*** The data
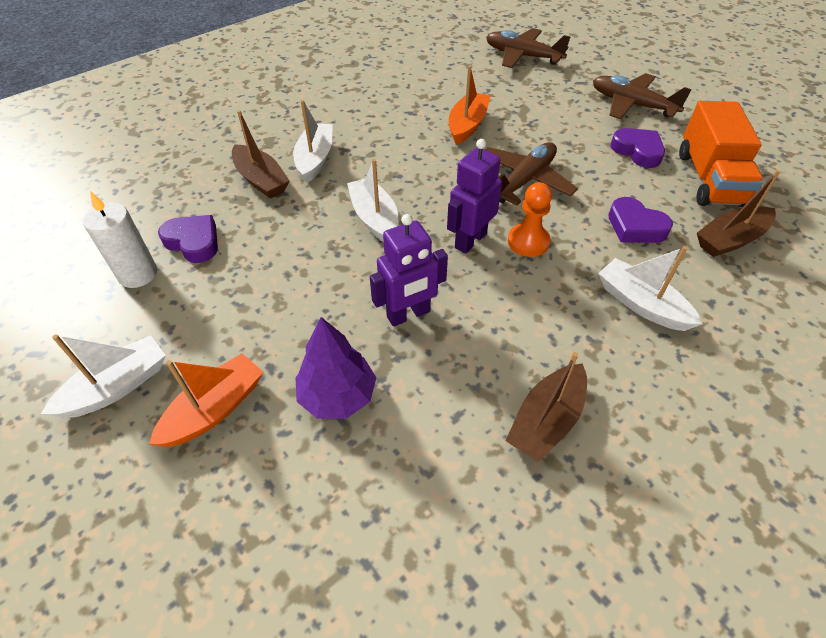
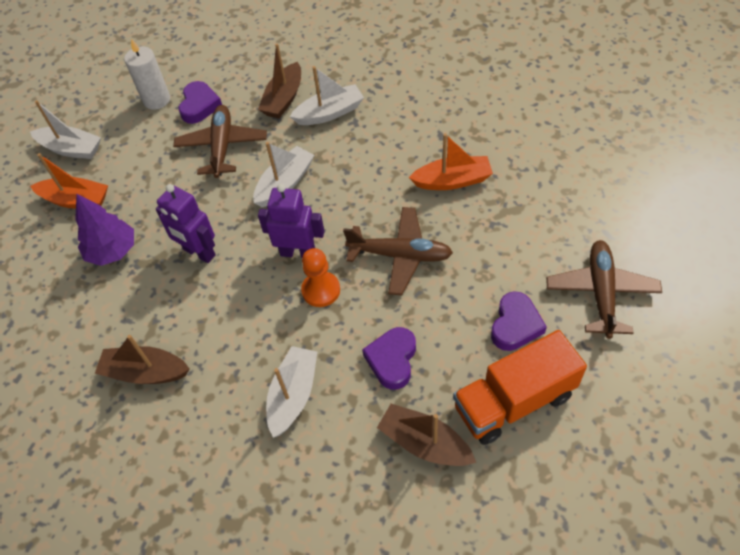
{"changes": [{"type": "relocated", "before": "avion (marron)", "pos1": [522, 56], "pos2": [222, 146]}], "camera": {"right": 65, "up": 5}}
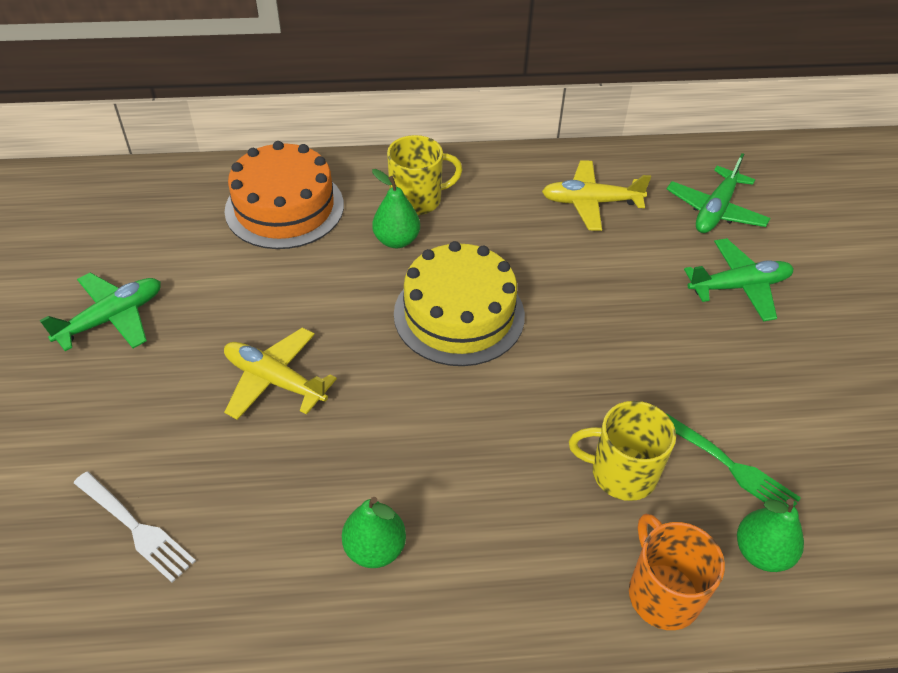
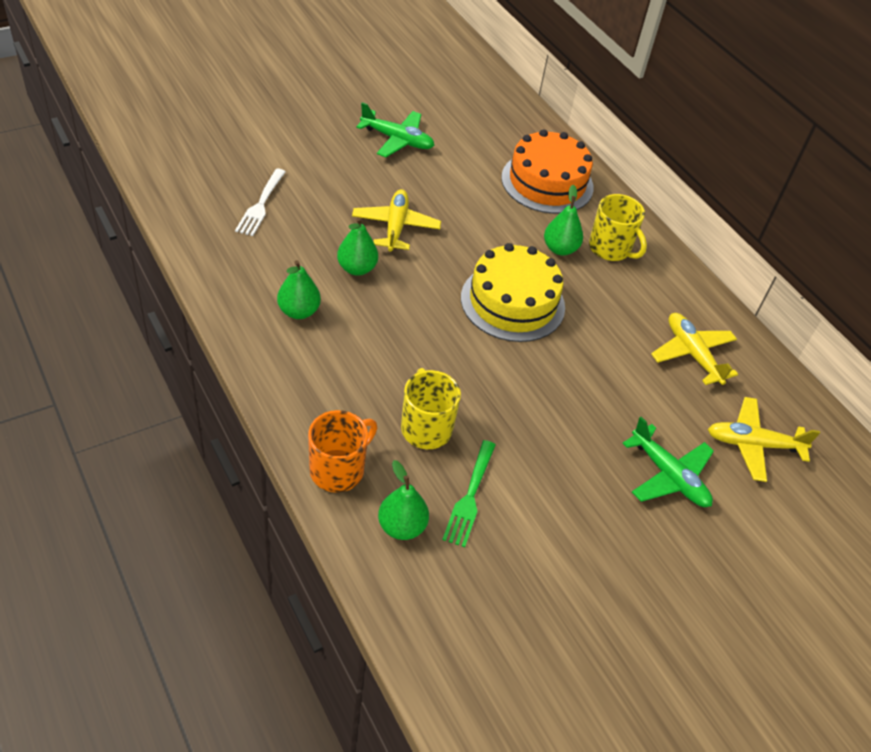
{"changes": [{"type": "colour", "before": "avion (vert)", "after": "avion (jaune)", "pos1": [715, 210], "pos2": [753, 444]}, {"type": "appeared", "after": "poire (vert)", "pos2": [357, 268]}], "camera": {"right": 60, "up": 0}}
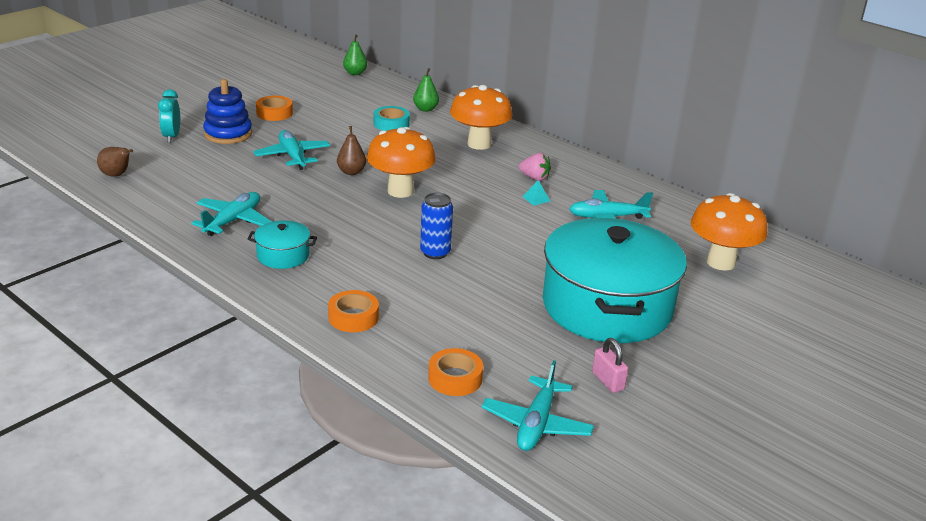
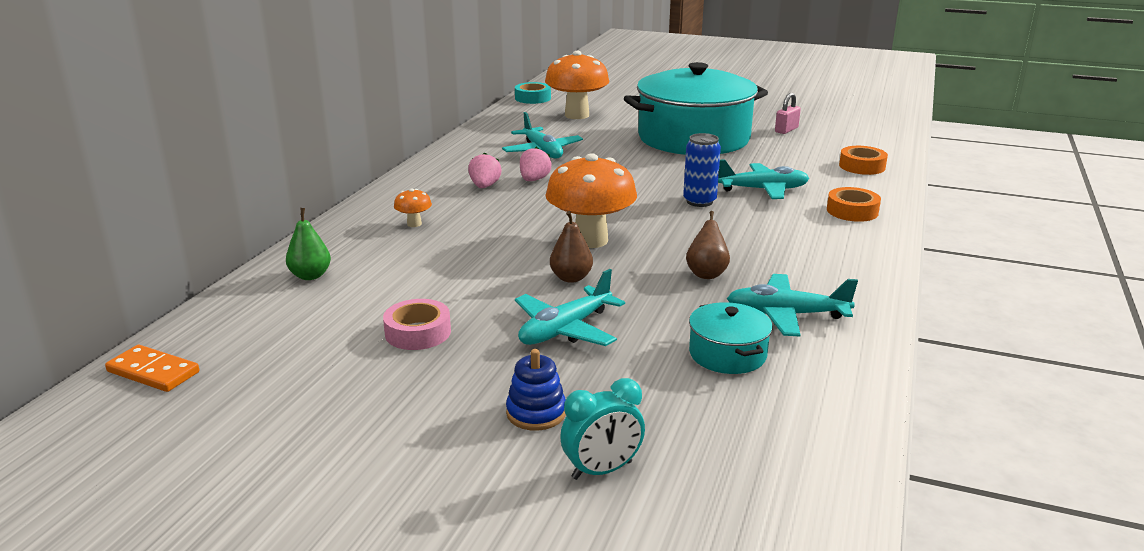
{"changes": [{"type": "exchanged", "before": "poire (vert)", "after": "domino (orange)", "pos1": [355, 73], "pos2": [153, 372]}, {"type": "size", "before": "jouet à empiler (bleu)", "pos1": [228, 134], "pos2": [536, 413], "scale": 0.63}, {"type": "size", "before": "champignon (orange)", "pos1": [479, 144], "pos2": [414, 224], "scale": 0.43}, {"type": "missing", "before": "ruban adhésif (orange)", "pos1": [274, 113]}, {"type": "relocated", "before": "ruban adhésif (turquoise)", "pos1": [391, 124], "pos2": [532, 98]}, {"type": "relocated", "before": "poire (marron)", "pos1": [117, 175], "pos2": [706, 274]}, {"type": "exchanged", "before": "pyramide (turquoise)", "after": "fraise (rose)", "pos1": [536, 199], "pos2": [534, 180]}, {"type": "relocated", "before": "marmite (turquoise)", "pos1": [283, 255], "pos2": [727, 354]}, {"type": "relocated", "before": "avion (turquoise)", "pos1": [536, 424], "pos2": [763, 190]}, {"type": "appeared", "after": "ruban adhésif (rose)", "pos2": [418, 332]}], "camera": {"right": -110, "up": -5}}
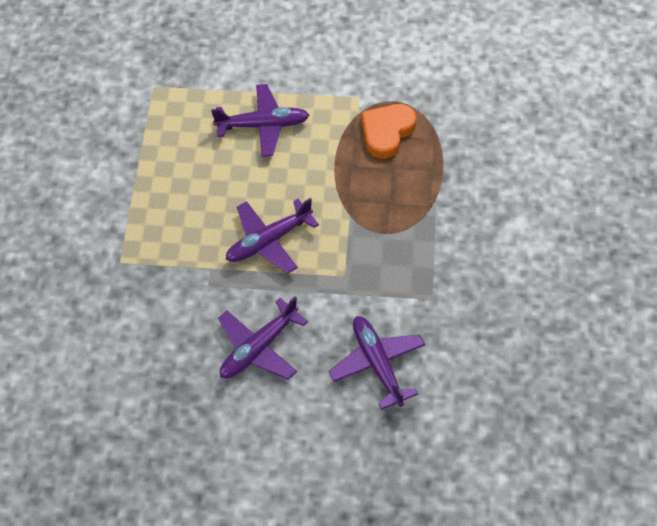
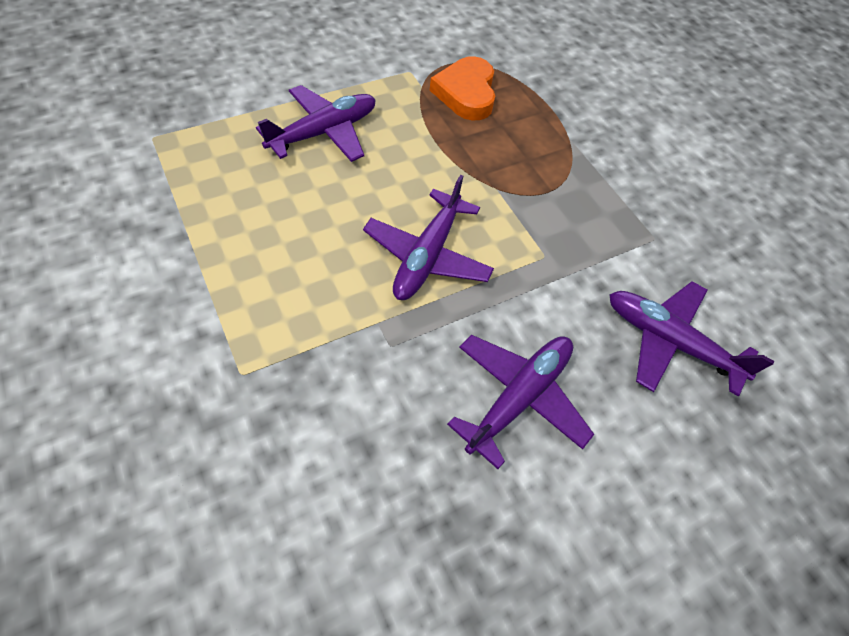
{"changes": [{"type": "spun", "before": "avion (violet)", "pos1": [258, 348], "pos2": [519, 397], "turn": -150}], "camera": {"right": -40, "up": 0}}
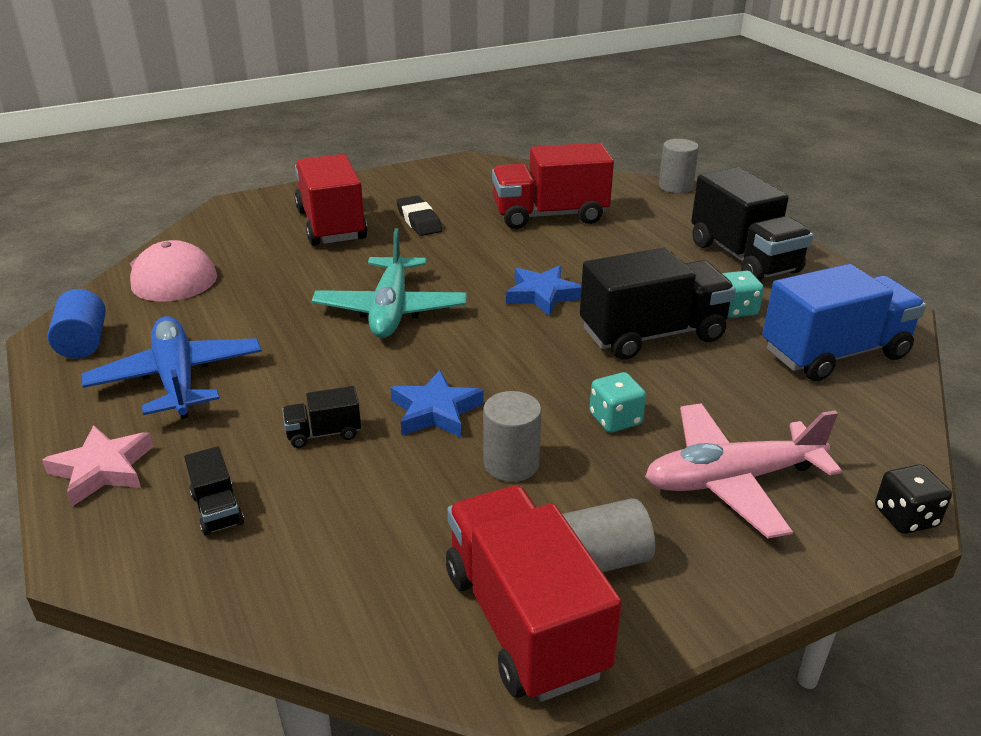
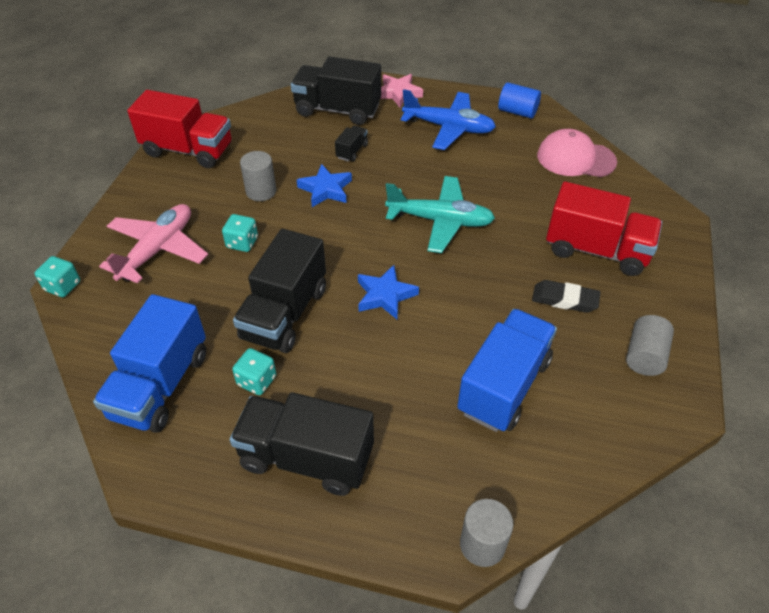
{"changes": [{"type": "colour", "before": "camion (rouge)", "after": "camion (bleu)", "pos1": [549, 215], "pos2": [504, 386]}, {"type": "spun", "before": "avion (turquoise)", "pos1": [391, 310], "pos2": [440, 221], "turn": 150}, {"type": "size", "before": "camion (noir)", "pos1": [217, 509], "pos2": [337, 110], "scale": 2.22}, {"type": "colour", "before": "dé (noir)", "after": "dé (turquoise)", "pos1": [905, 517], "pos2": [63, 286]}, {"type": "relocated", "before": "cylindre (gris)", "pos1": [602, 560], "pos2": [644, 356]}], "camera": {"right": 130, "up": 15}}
******
» What the task asks: Could you output every record above exactly as written, leaving out the pictures?

» Solution for this exercise:
{"changes": [{"type": "relocated", "before": "avion (marron)", "pos1": [522, 56], "pos2": [222, 146]}], "camera": {"right": 65, "up": 5}}
{"changes": [{"type": "colour", "before": "avion (vert)", "after": "avion (jaune)", "pos1": [715, 210], "pos2": [753, 444]}, {"type": "appeared", "after": "poire (vert)", "pos2": [357, 268]}], "camera": {"right": 60, "up": 0}}
{"changes": [{"type": "exchanged", "before": "poire (vert)", "after": "domino (orange)", "pos1": [355, 73], "pos2": [153, 372]}, {"type": "size", "before": "jouet à empiler (bleu)", "pos1": [228, 134], "pos2": [536, 413], "scale": 0.63}, {"type": "size", "before": "champignon (orange)", "pos1": [479, 144], "pos2": [414, 224], "scale": 0.43}, {"type": "missing", "before": "ruban adhésif (orange)", "pos1": [274, 113]}, {"type": "relocated", "before": "ruban adhésif (turquoise)", "pos1": [391, 124], "pos2": [532, 98]}, {"type": "relocated", "before": "poire (marron)", "pos1": [117, 175], "pos2": [706, 274]}, {"type": "exchanged", "before": "pyramide (turquoise)", "after": "fraise (rose)", "pos1": [536, 199], "pos2": [534, 180]}, {"type": "relocated", "before": "marmite (turquoise)", "pos1": [283, 255], "pos2": [727, 354]}, {"type": "relocated", "before": "avion (turquoise)", "pos1": [536, 424], "pos2": [763, 190]}, {"type": "appeared", "after": "ruban adhésif (rose)", "pos2": [418, 332]}], "camera": {"right": -110, "up": -5}}
{"changes": [{"type": "spun", "before": "avion (violet)", "pos1": [258, 348], "pos2": [519, 397], "turn": -150}], "camera": {"right": -40, "up": 0}}
{"changes": [{"type": "colour", "before": "camion (rouge)", "after": "camion (bleu)", "pos1": [549, 215], "pos2": [504, 386]}, {"type": "spun", "before": "avion (turquoise)", "pos1": [391, 310], "pos2": [440, 221], "turn": 150}, {"type": "size", "before": "camion (noir)", "pos1": [217, 509], "pos2": [337, 110], "scale": 2.22}, {"type": "colour", "before": "dé (noir)", "after": "dé (turquoise)", "pos1": [905, 517], "pos2": [63, 286]}, {"type": "relocated", "before": "cylindre (gris)", "pos1": [602, 560], "pos2": [644, 356]}], "camera": {"right": 130, "up": 15}}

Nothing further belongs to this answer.